Copy the items word for word, from the very start through the line containing "road 3 (track): [(179,251),(210,179),(343,86)]", including that line. Leave out the pictures.

★ ★ ★

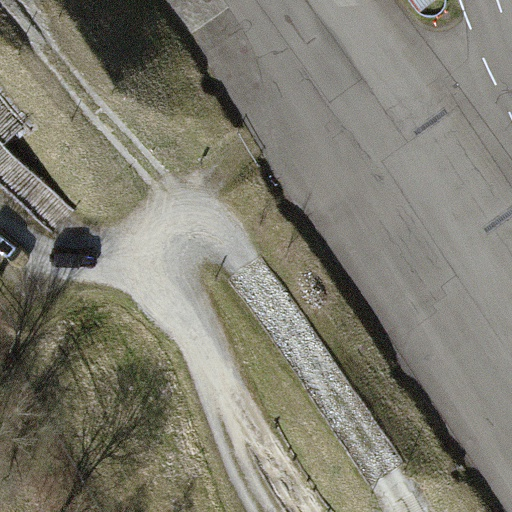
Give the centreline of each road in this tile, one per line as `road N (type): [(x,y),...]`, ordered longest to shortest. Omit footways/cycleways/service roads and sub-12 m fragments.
road 1 (track): [(0,143),(61,221),(123,259),(225,242),(270,291),(412,511)]
road 2 (track): [(267,511),(243,473),(179,251),(136,138),(40,0)]
road 3 (track): [(179,251),(210,179),(343,86)]
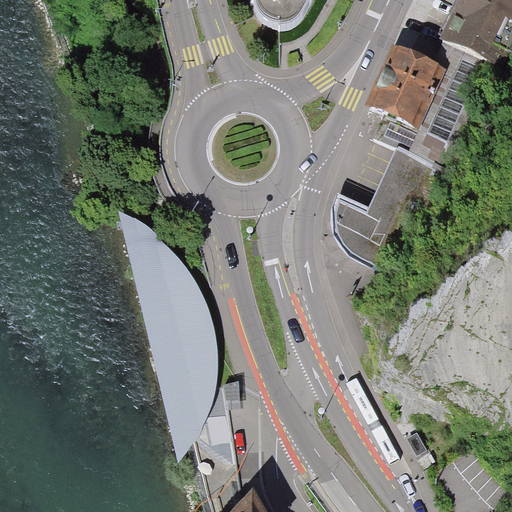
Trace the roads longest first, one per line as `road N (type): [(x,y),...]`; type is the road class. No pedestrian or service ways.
road 1 (secondary): [(216,193),(255,333),(287,409)]
road 2 (secondary): [(308,349),(314,323),(305,221),(331,136)]
road 3 (secondary): [(407,511),(308,349)]
road 4 (secondary): [(308,349),(272,258),(265,192)]
road 5 (secondary): [(372,37),(322,79),(259,98)]
road 6 (secondary): [(287,409),(362,511)]
road 7 (secondary): [(221,98),(198,115),(187,143),(194,172),(216,193)]
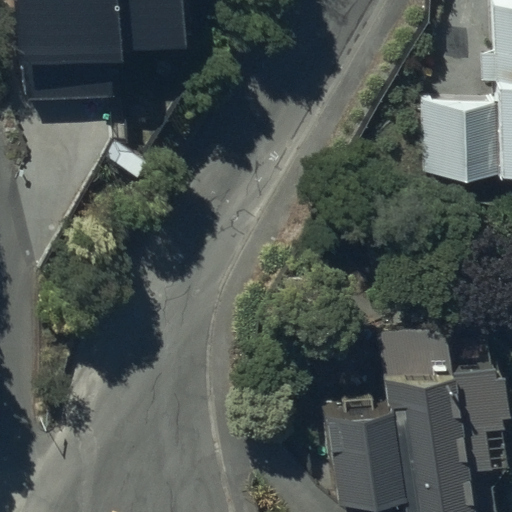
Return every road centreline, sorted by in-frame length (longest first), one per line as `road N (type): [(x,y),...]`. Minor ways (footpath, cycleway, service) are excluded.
road 1 (residential): [(125,511),(174,280),(338,0)]
road 2 (residential): [(0,246),(29,449),(68,511)]
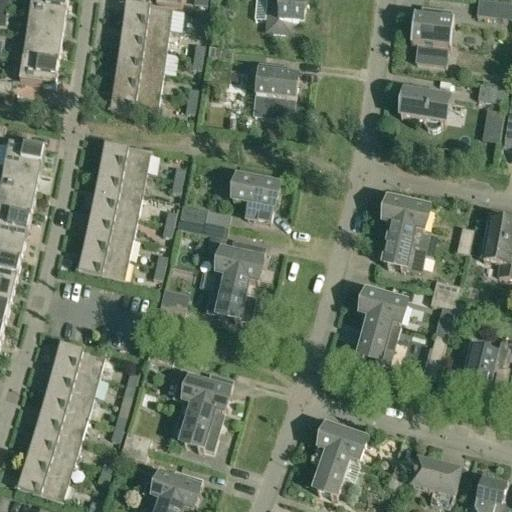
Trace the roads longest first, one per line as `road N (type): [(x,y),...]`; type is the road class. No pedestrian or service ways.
road 1 (residential): [(41,302),(93,0)]
road 2 (residential): [(303,399),(362,174)]
road 3 (residential): [(511,456),(303,399)]
road 4 (residential): [(362,174),(387,0)]
road 5 (residential): [(511,202),(362,174)]
road 6 (residential): [(259,511),(303,399)]
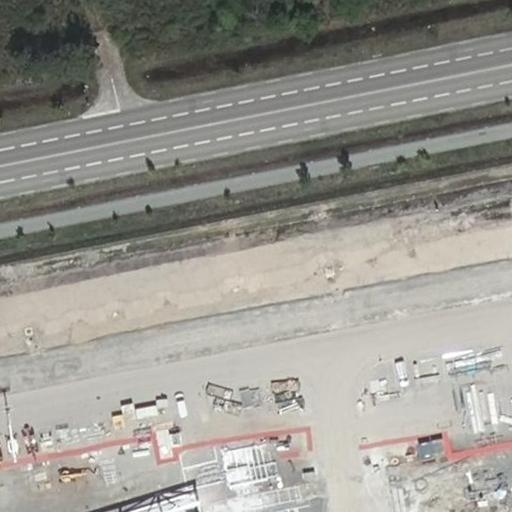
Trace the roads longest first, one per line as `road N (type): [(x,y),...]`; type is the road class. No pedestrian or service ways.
road 1 (secondary): [(511,46),(0,150)]
road 2 (secondary): [(0,183),(511,82)]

★ ★ ★

- Response to this exercise
Give the centreline of each road in this tile, one per line as `road N (type): [(x,y),...]`, ordered longest to shortest. Omit footways/cycleways/service roads and sub-12 m fragments.
road 1 (track): [(0,143),(61,221),(123,259),(225,242),(270,291),(412,511)]
road 2 (track): [(267,511),(243,473),(179,251),(136,138),(40,0)]
road 3 (track): [(179,251),(210,179),(343,86)]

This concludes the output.